▶ [Required work]:
Give the count of lines in the records below that contain "screwdriver", with no other words.

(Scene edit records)

=== Section Start ===

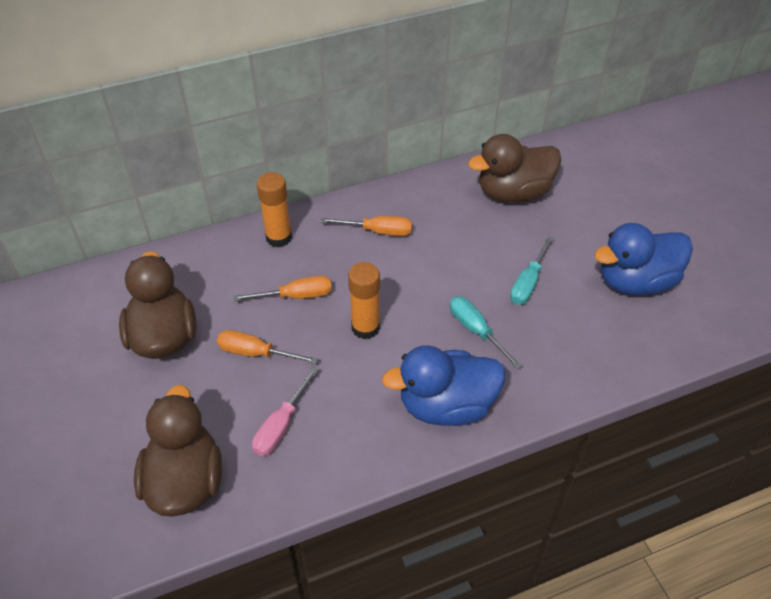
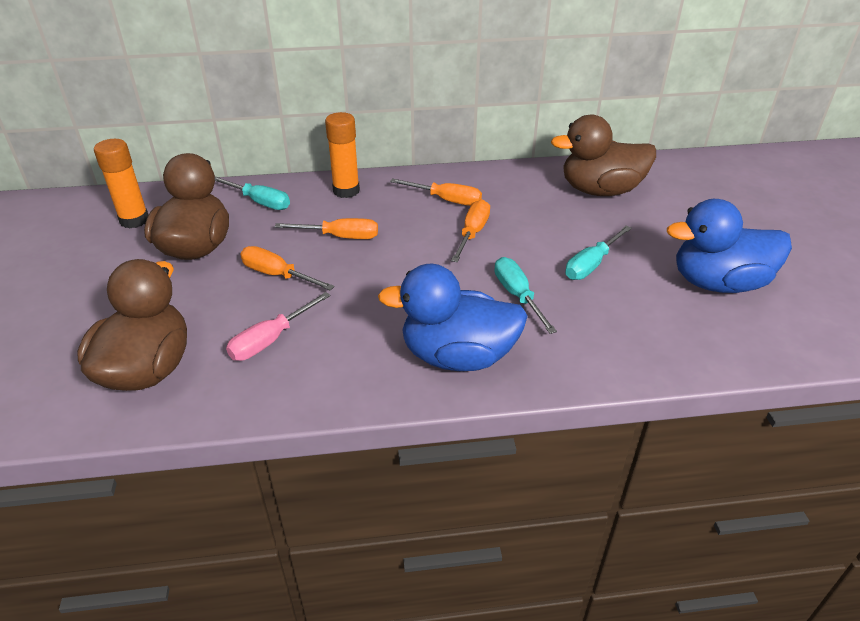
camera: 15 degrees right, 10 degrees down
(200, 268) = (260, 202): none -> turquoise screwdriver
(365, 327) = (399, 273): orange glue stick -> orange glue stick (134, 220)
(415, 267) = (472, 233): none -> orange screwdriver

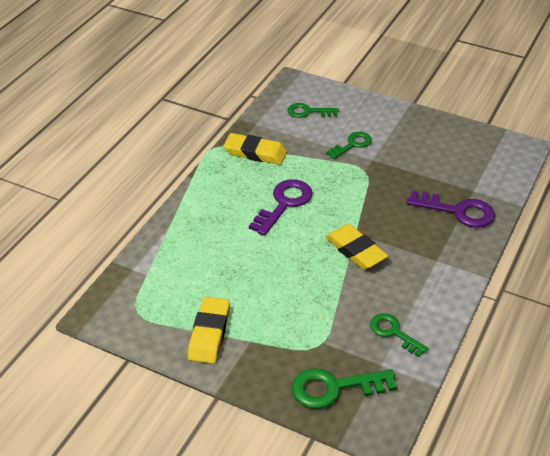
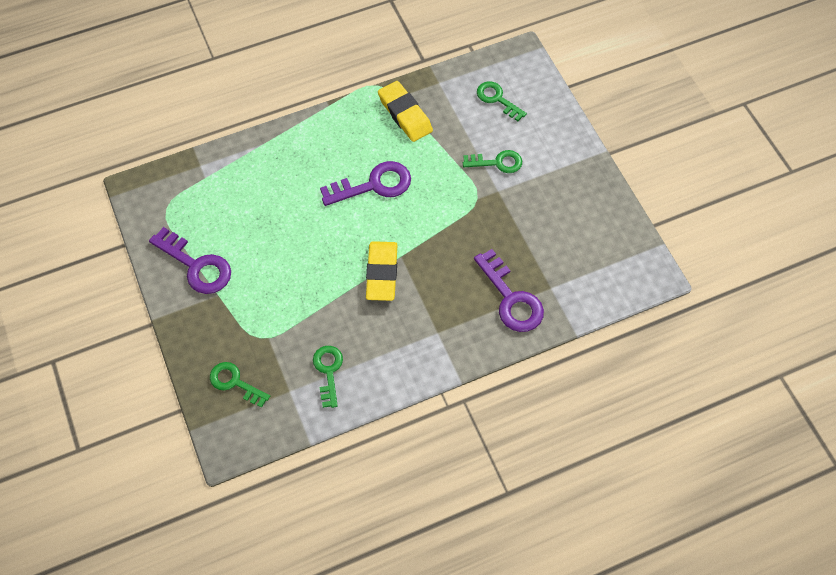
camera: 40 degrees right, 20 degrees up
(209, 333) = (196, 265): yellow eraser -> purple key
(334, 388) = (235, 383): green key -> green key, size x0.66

=== Section End ===

▶ [Written answer]:
2